Your task => Return each line of the listing below, unchanged, and omit the images.
===== Exercise inputs =====
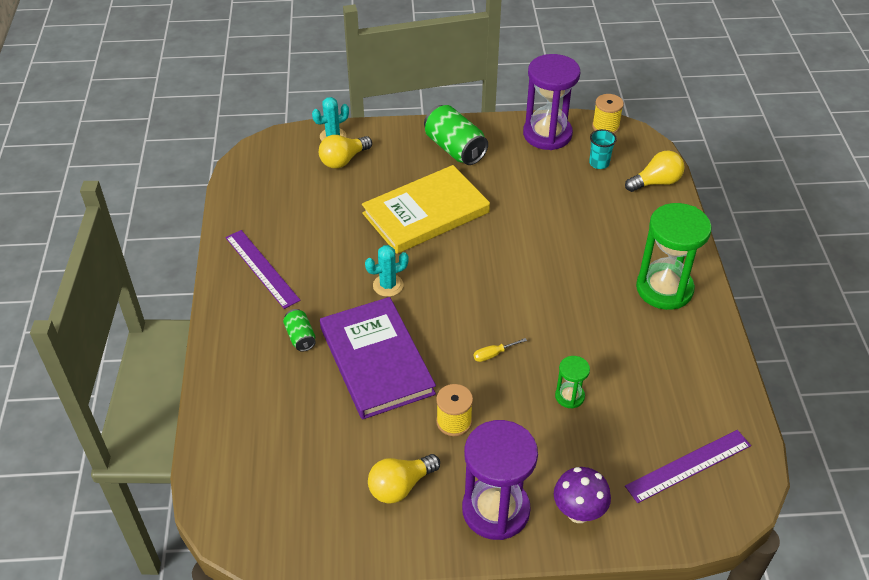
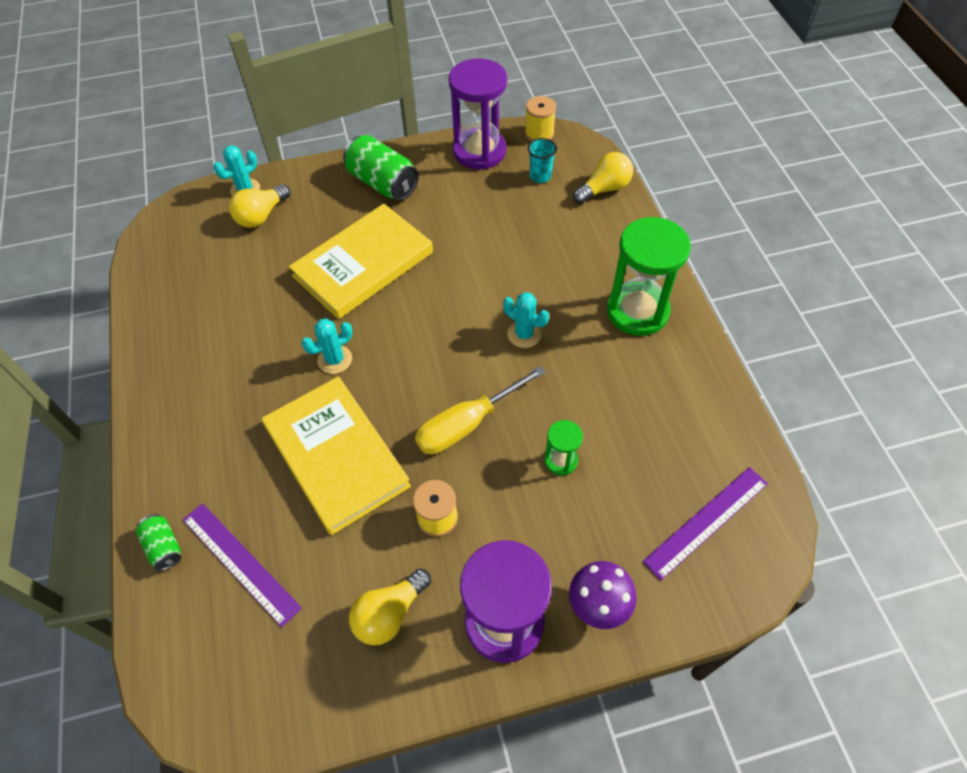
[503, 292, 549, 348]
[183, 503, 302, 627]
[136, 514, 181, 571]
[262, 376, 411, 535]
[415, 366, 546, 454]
=====
Response to this task =>
[503, 292, 549, 348]
[183, 503, 302, 627]
[136, 514, 181, 571]
[262, 376, 411, 535]
[415, 366, 546, 454]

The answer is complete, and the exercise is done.